*** Opening of Records provided ***
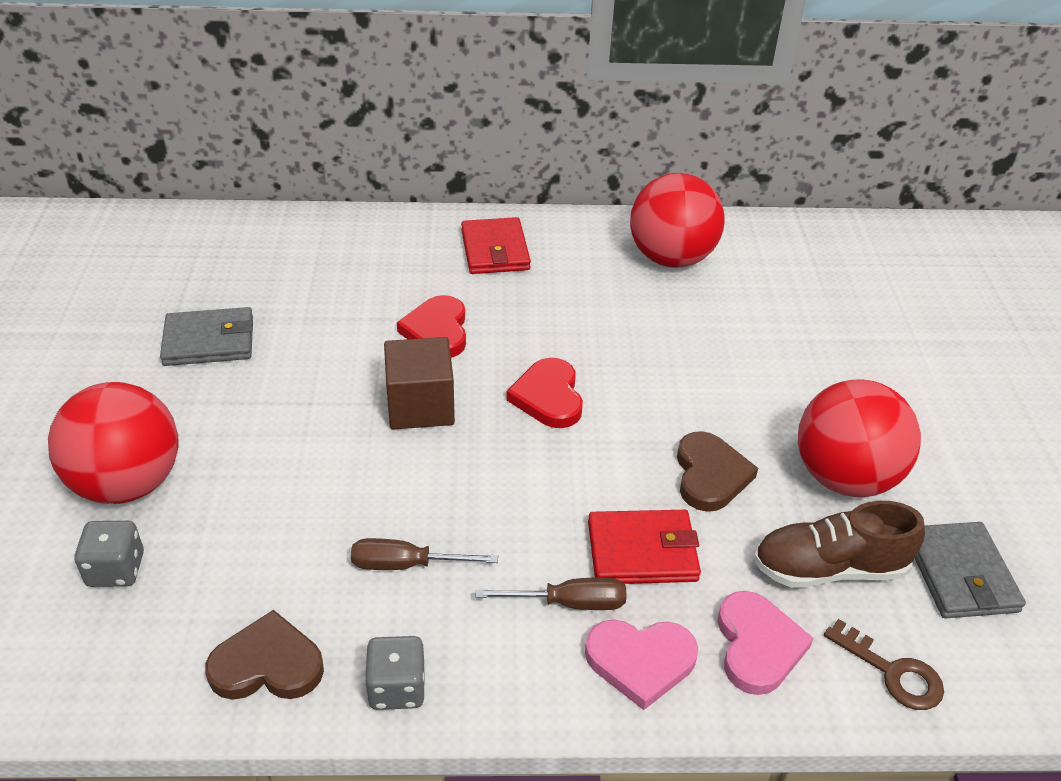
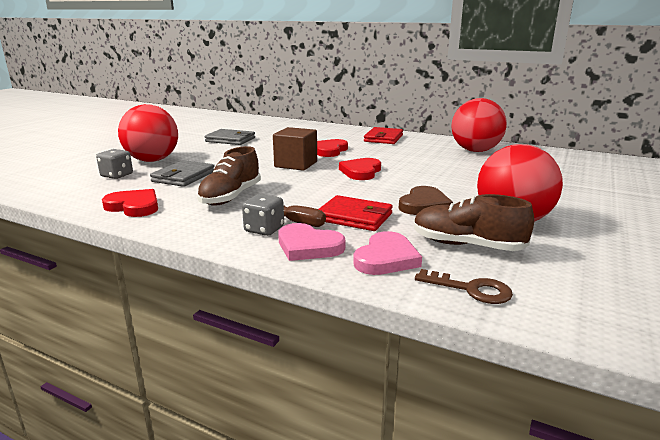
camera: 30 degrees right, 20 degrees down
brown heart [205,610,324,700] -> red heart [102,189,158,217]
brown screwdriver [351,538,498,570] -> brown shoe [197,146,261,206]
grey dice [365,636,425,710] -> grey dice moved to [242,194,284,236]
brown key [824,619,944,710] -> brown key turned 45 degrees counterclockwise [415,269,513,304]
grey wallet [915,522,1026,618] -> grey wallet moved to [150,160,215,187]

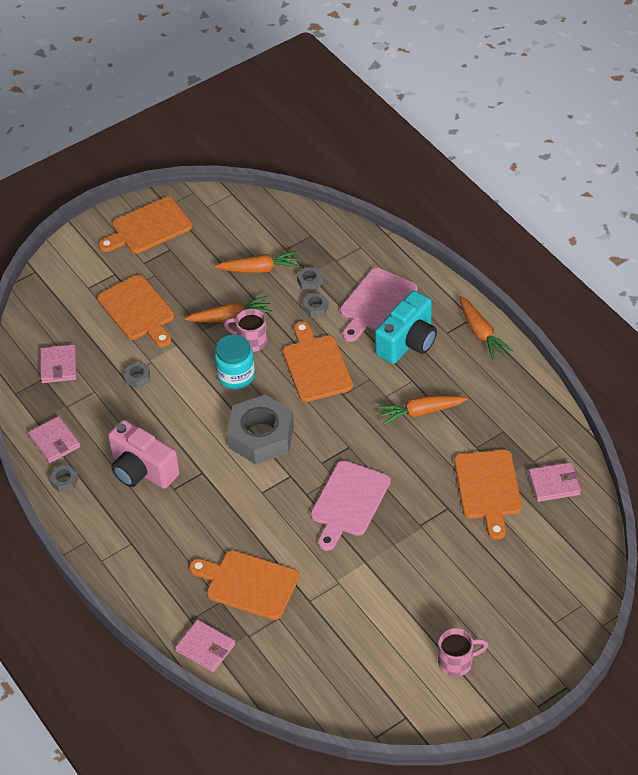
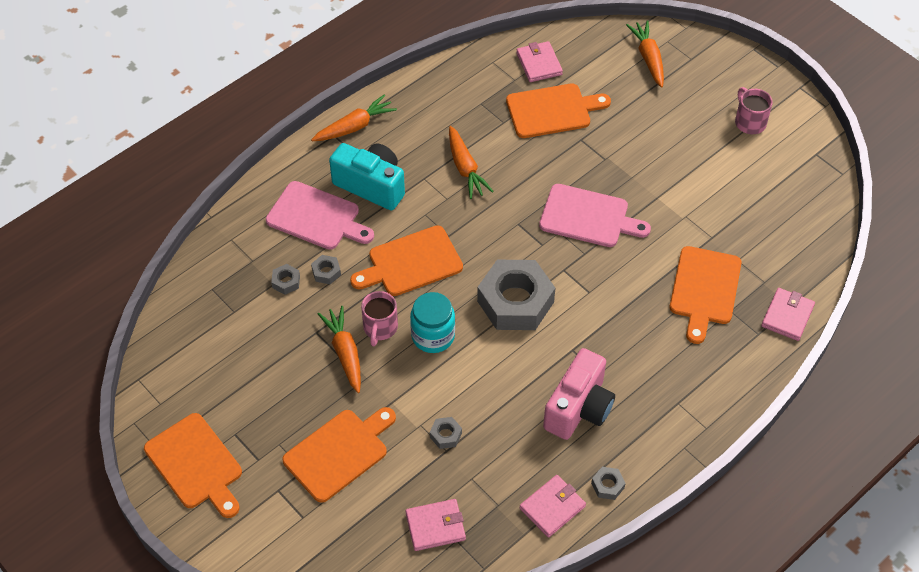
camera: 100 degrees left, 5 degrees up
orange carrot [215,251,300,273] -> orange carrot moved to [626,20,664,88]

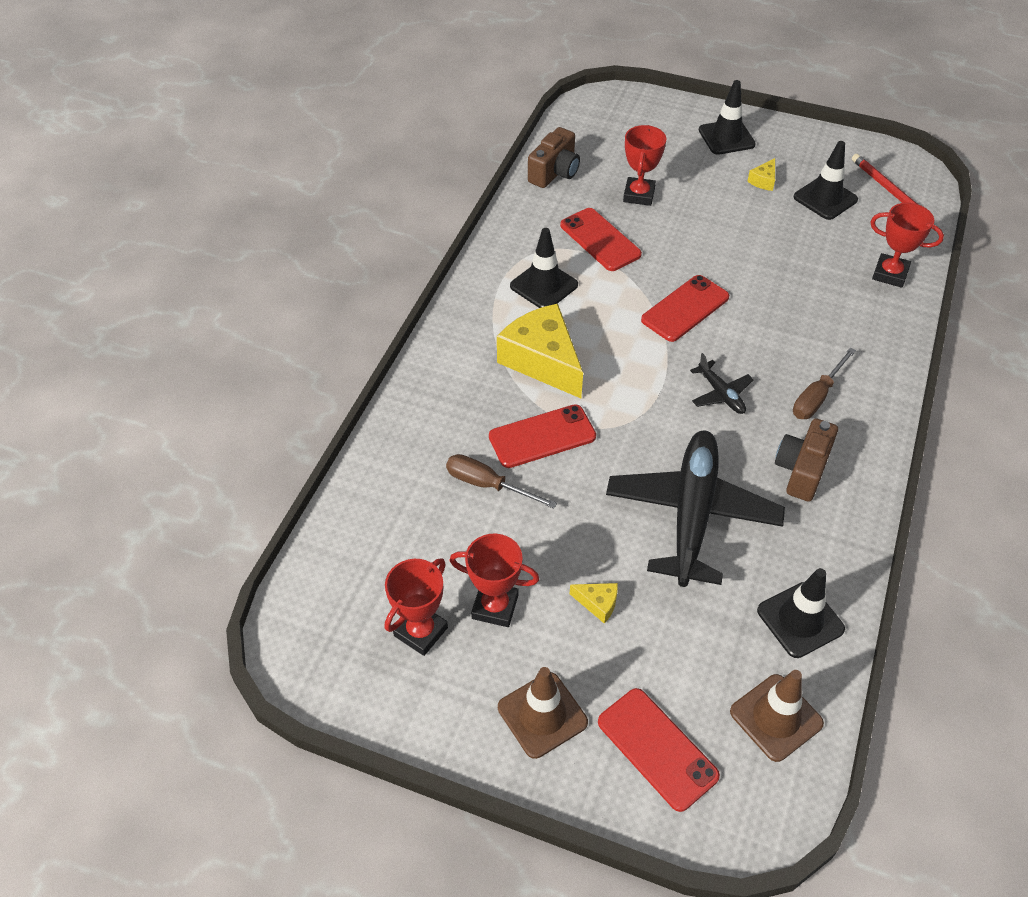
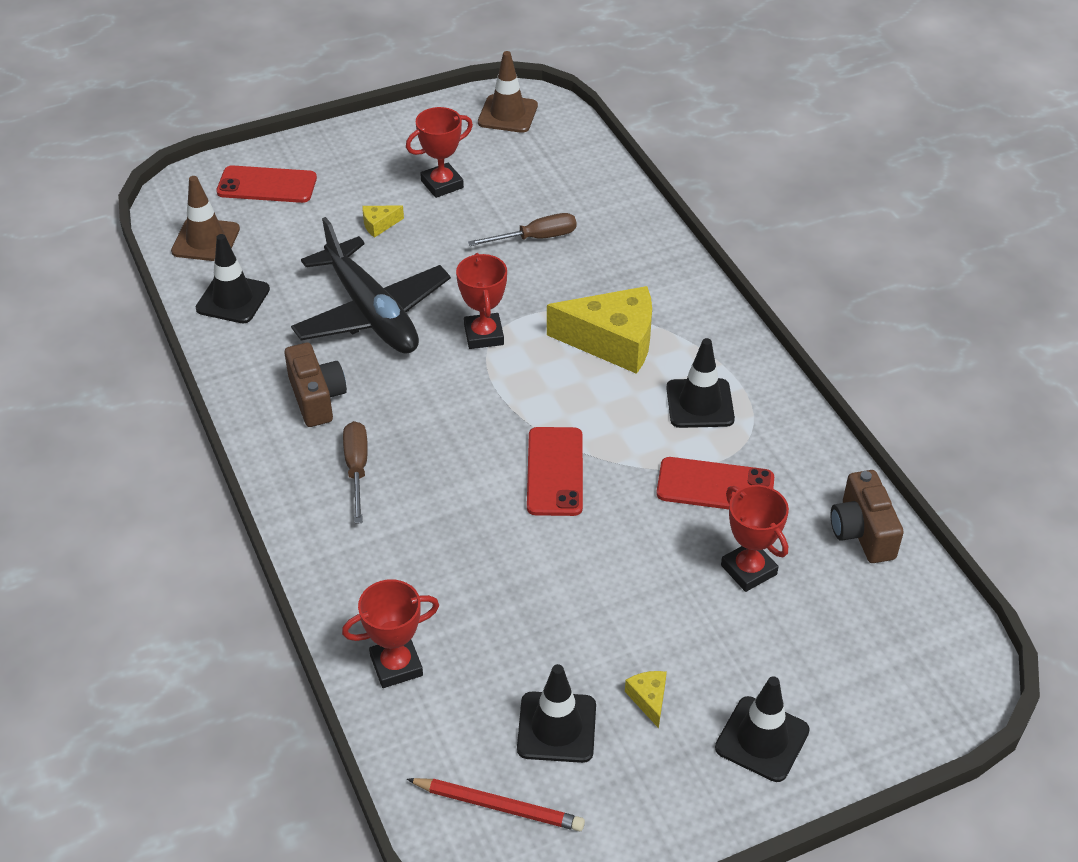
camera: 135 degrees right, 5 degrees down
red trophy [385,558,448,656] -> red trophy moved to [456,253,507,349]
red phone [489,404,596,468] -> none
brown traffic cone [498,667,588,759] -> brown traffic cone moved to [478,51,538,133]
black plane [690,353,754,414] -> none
*** Close of Records provided ***
*** Opening of Records provided ***
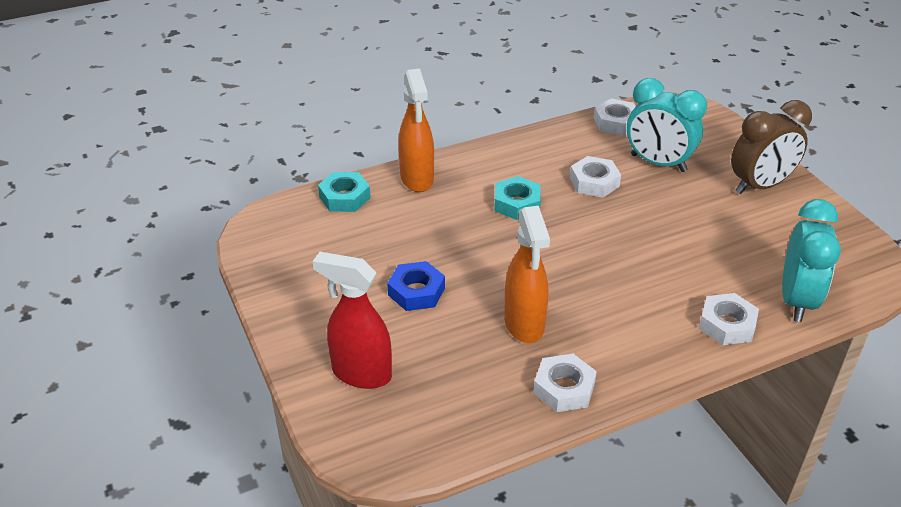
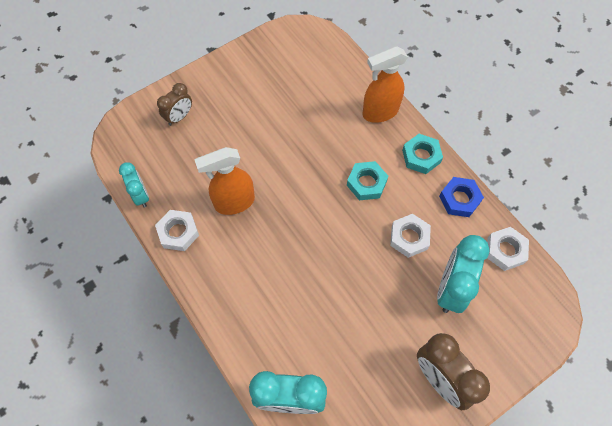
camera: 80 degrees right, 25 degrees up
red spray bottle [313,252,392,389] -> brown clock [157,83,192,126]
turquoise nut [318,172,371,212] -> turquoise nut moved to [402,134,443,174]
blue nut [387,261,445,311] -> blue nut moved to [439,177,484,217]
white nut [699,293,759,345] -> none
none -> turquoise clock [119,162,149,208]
*** Close of Records provided ***
*** Opening of Records provided ***
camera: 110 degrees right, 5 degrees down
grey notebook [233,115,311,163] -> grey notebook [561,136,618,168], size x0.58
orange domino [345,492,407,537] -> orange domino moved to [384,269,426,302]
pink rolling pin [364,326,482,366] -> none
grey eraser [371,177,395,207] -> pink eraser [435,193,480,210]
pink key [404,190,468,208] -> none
*** Close of Records provided ***
**Directions for this task:**
Take every line from the data that includes the word "down".

**Exercise output:**
camera: 30 degrees right, 20 degrees down
camera: 135 degrees right, 5 degrees down
camera: 110 degrees right, 5 degrees down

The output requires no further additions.